● Edit tracking data:
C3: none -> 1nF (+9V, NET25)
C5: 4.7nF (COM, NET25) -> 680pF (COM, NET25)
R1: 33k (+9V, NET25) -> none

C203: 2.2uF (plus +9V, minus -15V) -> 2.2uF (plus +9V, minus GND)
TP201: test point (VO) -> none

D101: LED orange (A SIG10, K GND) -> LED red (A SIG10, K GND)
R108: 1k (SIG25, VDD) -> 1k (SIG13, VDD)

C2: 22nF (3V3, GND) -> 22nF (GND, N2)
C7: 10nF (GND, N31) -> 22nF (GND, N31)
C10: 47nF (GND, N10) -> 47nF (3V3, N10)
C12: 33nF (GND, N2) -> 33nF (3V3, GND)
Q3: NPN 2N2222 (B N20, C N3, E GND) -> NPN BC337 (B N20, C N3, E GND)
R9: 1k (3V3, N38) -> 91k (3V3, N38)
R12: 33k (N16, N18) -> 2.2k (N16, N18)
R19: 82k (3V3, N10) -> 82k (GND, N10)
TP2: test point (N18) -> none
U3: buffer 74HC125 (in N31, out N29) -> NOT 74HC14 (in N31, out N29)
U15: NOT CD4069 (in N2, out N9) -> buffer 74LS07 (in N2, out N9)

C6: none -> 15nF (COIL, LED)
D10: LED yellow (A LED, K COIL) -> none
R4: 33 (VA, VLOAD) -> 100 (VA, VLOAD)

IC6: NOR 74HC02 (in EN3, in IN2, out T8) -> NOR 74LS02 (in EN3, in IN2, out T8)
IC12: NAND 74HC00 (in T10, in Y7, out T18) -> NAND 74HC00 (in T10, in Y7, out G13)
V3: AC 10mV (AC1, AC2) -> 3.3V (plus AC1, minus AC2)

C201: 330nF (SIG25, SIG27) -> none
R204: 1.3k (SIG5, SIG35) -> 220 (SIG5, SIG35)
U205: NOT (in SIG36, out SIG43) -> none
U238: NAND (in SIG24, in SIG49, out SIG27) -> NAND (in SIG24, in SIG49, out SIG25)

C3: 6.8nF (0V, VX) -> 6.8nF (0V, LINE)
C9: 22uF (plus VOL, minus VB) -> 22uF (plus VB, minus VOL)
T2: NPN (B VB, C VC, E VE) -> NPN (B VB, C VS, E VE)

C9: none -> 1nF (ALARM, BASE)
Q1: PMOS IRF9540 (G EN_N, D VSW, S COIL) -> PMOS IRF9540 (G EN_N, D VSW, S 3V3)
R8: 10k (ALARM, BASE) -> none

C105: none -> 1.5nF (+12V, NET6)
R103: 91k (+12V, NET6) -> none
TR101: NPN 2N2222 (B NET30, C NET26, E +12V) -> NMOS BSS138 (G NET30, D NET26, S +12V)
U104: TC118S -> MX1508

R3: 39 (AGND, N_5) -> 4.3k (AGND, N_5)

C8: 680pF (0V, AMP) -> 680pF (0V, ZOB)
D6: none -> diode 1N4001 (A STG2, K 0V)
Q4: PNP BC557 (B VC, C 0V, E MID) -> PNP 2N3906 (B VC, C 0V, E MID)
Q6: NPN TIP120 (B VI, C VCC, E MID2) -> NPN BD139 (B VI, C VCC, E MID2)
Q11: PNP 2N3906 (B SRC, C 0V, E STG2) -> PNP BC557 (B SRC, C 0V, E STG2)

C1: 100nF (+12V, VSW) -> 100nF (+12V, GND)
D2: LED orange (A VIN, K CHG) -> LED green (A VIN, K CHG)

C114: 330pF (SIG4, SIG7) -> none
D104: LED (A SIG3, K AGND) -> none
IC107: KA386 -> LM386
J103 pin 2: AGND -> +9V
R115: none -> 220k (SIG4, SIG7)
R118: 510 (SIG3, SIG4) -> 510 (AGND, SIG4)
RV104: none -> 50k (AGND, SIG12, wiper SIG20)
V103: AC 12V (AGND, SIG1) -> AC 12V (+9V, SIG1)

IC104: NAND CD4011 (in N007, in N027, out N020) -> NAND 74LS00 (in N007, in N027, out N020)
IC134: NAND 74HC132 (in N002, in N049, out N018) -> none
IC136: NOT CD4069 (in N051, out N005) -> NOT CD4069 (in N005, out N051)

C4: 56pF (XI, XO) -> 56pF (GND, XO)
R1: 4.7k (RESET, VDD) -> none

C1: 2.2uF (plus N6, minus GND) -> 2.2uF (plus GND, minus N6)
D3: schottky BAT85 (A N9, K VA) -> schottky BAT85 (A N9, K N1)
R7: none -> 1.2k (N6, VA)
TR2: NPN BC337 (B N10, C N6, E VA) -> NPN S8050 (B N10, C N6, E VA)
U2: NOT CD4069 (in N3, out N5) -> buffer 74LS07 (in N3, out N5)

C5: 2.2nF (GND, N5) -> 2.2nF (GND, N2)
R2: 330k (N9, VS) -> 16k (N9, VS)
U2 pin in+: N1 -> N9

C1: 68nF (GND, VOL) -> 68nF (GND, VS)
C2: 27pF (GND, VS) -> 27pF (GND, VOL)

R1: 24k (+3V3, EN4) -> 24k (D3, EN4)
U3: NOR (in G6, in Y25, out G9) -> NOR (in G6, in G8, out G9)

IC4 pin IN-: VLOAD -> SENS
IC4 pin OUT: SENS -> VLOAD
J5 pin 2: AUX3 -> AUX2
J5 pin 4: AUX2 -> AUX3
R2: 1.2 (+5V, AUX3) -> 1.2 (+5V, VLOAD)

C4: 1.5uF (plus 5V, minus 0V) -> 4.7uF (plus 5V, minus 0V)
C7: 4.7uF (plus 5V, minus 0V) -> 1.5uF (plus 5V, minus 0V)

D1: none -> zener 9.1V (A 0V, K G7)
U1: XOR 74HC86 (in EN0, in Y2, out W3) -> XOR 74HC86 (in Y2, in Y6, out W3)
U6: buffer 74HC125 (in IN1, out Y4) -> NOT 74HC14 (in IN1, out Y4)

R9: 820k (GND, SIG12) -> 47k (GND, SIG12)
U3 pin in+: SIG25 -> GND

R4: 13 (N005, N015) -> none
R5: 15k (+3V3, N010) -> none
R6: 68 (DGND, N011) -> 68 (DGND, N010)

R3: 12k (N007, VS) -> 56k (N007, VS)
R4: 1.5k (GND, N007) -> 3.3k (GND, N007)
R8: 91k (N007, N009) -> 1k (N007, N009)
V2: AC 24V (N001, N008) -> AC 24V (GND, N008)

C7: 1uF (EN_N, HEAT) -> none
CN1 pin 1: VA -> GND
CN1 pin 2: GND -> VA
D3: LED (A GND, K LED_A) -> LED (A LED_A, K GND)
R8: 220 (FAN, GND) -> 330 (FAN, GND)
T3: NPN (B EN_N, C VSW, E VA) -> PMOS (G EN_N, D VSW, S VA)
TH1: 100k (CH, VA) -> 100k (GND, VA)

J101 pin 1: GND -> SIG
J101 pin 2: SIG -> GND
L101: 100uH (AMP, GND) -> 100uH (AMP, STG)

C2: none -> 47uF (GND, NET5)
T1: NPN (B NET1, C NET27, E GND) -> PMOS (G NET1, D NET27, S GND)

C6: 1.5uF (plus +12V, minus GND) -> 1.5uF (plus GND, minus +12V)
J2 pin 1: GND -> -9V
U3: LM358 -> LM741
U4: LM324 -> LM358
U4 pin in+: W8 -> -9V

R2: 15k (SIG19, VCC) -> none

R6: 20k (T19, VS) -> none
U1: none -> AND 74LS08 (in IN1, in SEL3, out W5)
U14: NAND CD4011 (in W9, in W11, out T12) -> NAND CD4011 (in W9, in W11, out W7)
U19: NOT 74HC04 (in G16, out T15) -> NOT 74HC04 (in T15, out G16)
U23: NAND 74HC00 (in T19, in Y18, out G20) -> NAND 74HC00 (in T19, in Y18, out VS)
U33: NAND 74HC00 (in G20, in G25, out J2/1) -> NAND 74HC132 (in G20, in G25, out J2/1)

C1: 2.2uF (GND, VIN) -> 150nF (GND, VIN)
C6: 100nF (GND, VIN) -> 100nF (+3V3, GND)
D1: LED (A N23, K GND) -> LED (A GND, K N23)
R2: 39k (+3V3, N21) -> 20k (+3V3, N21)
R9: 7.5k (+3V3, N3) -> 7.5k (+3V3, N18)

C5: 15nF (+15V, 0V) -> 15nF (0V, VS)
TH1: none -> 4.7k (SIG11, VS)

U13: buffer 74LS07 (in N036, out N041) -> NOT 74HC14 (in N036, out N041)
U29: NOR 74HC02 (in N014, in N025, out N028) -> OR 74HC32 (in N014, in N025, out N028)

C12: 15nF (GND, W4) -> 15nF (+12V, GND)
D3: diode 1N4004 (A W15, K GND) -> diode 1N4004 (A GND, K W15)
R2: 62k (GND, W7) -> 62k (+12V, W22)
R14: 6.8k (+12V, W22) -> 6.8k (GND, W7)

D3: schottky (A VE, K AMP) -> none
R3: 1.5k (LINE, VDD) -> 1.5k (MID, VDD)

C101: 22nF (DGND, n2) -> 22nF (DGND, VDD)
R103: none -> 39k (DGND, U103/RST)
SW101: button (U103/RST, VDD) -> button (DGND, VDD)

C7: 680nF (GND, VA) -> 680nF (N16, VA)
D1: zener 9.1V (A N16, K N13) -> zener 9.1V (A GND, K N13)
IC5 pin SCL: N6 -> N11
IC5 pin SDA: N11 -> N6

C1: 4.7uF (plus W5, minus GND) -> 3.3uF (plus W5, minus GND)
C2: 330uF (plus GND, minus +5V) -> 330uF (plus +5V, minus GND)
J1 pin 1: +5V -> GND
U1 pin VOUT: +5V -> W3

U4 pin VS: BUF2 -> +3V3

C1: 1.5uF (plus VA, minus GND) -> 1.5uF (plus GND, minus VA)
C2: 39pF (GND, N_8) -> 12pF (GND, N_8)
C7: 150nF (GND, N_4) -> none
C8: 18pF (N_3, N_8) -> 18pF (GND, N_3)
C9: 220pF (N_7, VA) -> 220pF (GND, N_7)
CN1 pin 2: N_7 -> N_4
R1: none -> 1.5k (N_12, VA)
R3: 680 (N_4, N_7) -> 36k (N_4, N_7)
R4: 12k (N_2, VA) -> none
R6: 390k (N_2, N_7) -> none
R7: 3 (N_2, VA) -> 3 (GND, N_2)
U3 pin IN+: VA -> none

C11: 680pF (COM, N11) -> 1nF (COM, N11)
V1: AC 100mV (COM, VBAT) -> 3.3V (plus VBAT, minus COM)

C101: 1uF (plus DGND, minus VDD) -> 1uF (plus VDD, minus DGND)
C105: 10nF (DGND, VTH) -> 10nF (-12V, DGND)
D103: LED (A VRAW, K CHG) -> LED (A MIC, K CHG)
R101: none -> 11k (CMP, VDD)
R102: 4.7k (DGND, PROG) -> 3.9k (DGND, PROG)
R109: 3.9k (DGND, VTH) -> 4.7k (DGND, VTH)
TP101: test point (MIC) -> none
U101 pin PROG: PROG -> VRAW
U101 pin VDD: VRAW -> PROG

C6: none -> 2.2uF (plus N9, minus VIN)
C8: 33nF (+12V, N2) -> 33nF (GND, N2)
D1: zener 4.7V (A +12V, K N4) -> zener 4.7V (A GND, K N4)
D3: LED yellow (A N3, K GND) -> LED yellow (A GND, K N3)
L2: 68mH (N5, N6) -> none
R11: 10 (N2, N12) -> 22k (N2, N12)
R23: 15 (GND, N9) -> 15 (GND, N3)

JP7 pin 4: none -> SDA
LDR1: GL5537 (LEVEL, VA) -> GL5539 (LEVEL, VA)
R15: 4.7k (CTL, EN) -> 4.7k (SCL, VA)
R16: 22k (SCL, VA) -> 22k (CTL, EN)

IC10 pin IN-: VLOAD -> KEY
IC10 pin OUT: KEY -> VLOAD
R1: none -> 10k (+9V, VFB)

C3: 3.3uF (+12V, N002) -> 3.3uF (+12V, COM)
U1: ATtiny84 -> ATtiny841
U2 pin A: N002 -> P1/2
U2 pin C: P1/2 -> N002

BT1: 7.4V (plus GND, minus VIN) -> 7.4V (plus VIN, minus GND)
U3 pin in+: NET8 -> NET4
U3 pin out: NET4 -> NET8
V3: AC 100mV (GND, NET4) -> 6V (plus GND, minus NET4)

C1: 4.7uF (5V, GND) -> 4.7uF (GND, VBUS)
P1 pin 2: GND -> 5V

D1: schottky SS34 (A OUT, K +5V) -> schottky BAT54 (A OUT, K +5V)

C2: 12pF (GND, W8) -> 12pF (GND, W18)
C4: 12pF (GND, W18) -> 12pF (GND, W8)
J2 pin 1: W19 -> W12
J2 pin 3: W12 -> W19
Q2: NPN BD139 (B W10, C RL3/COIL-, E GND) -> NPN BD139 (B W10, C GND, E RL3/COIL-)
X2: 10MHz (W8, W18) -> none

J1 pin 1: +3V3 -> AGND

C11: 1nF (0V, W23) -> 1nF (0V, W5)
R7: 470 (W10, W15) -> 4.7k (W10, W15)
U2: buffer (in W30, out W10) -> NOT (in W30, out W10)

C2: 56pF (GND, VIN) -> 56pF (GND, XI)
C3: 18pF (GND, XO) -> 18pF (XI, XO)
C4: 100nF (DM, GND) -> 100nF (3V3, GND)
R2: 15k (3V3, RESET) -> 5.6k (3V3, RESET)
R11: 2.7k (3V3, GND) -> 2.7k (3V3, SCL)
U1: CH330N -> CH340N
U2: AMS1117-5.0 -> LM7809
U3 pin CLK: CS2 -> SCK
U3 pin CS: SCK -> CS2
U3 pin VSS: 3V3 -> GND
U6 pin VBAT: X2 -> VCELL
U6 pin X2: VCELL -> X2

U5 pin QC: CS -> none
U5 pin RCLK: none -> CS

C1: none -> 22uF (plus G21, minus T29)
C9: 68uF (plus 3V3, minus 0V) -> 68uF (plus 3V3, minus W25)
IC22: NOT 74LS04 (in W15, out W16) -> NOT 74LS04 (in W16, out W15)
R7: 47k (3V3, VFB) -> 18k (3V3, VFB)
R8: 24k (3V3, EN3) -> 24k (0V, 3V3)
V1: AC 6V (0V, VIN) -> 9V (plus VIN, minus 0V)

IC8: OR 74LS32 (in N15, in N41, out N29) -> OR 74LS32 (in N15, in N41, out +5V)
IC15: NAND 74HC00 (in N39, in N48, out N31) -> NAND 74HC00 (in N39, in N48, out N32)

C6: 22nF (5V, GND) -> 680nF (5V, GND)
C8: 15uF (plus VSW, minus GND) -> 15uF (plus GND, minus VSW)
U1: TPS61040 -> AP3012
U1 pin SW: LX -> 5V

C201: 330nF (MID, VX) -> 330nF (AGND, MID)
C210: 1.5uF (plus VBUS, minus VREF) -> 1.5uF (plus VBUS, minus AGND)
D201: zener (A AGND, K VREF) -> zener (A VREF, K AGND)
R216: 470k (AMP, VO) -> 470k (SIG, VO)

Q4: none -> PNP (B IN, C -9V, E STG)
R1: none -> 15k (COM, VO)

● Assignment:
Go through the records and copy each line with "PROG" in it.

● Response area:
R102: 4.7k (DGND, PROG) -> 3.9k (DGND, PROG)
U101 pin PROG: PROG -> VRAW
U101 pin VDD: VRAW -> PROG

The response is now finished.